▸ The task
Each line of the data has to be written out again exactly as shown.

Content starts

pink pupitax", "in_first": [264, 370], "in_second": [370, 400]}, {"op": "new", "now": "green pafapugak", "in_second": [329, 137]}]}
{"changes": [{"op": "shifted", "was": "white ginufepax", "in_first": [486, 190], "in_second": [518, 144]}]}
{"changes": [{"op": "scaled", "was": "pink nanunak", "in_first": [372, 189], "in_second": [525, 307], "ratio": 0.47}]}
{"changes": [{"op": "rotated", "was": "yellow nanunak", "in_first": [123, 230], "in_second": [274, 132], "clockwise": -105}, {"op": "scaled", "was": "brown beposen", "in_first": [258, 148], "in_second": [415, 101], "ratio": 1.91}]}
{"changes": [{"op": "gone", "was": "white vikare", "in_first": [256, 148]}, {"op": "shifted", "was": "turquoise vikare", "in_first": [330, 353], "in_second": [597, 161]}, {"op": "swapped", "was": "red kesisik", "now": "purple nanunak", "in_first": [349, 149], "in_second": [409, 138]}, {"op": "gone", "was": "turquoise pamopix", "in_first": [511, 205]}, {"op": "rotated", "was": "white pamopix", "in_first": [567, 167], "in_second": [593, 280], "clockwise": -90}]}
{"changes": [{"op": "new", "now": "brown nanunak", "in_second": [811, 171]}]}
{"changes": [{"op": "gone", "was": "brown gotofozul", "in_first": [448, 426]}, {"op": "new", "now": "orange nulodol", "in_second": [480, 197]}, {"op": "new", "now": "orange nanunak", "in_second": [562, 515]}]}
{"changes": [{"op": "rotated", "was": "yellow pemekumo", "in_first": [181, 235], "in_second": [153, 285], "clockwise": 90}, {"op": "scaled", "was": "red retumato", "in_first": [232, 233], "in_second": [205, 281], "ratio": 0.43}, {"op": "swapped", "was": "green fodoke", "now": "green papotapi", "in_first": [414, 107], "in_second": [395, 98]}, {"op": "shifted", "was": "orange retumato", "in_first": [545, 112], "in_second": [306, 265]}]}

Content ends

▸ Written answer
pink pupitax", "in_first": [264, 370], "in_second": [370, 400]}, {"op": "new", "now": "green pafapugak", "in_second": [329, 137]}]}
{"changes": [{"op": "shifted", "was": "white ginufepax", "in_first": [486, 190], "in_second": [518, 144]}]}
{"changes": [{"op": "scaled", "was": "pink nanunak", "in_first": [372, 189], "in_second": [525, 307], "ratio": 0.47}]}
{"changes": [{"op": "rotated", "was": "yellow nanunak", "in_first": [123, 230], "in_second": [274, 132], "clockwise": -105}, {"op": "scaled", "was": "brown beposen", "in_first": [258, 148], "in_second": [415, 101], "ratio": 1.91}]}
{"changes": [{"op": "gone", "was": "white vikare", "in_first": [256, 148]}, {"op": "shifted", "was": "turquoise vikare", "in_first": [330, 353], "in_second": [597, 161]}, {"op": "swapped", "was": "red kesisik", "now": "purple nanunak", "in_first": [349, 149], "in_second": [409, 138]}, {"op": "gone", "was": "turquoise pamopix", "in_first": [511, 205]}, {"op": "rotated", "was": "white pamopix", "in_first": [567, 167], "in_second": [593, 280], "clockwise": -90}]}
{"changes": [{"op": "new", "now": "brown nanunak", "in_second": [811, 171]}]}
{"changes": [{"op": "gone", "was": "brown gotofozul", "in_first": [448, 426]}, {"op": "new", "now": "orange nulodol", "in_second": [480, 197]}, {"op": "new", "now": "orange nanunak", "in_second": [562, 515]}]}
{"changes": [{"op": "rotated", "was": "yellow pemekumo", "in_first": [181, 235], "in_second": [153, 285], "clockwise": 90}, {"op": "scaled", "was": "red retumato", "in_first": [232, 233], "in_second": [205, 281], "ratio": 0.43}, {"op": "swapped", "was": "green fodoke", "now": "green papotapi", "in_first": [414, 107], "in_second": [395, 98]}, {"op": "shifted", "was": "orange retumato", "in_first": [545, 112], "in_second": [306, 265]}]}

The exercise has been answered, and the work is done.